What you are asked to do. Your copy should match the records exactly, except that no pictures appear in it.

Source material.
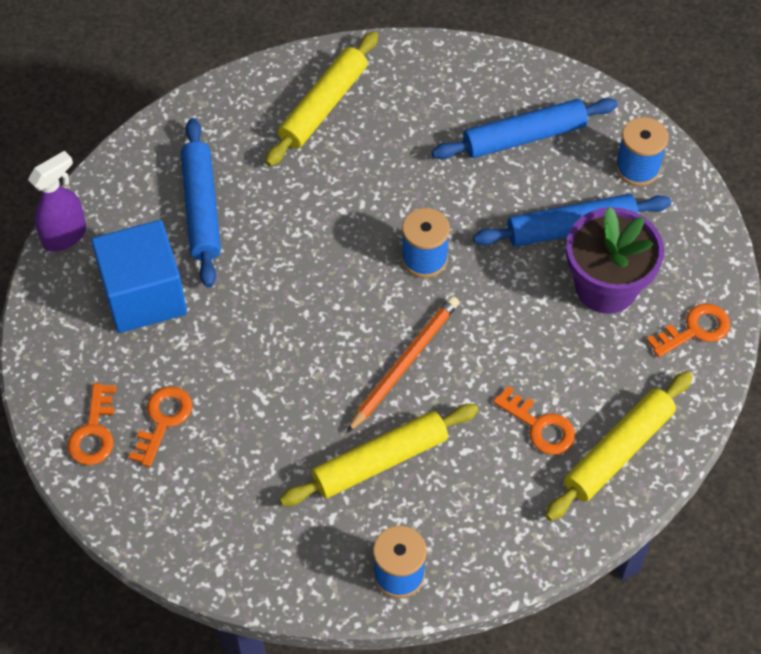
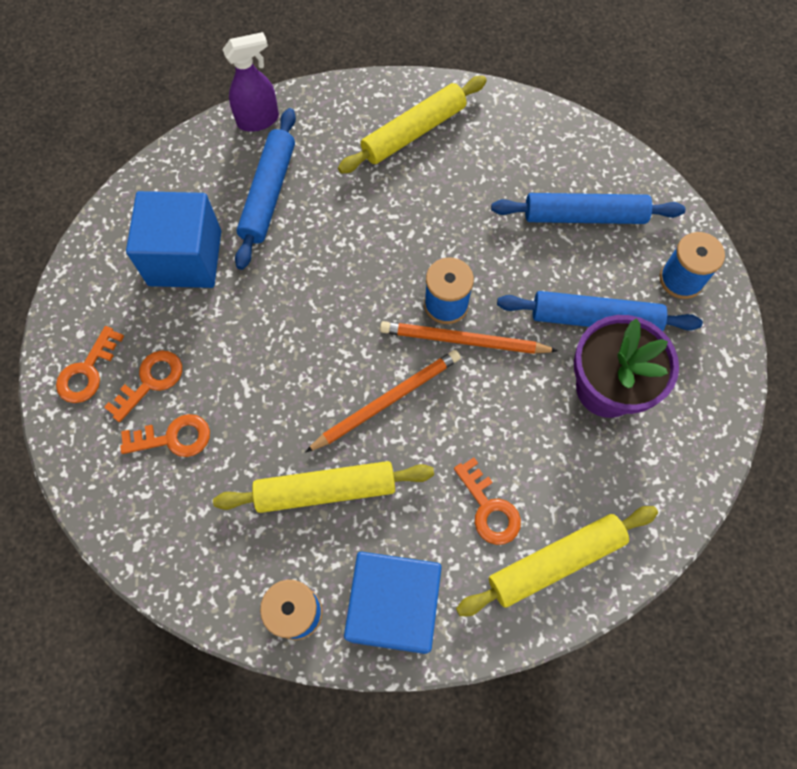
camera: 20 degrees right, 10 degrees up
(65, 236) = (143, 182): purple spray bottle -> purple spray bottle (258, 120)
(455, 286) = (463, 340): none -> orange pencil
(487, 538) = (393, 607): none -> blue cube
(694, 330) = (678, 461): orange key -> orange key (173, 438)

Answer space.
camera: 20 degrees right, 10 degrees up
(65, 236) = (143, 182): purple spray bottle -> purple spray bottle (258, 120)
(455, 286) = (463, 340): none -> orange pencil
(487, 538) = (393, 607): none -> blue cube
(694, 330) = (678, 461): orange key -> orange key (173, 438)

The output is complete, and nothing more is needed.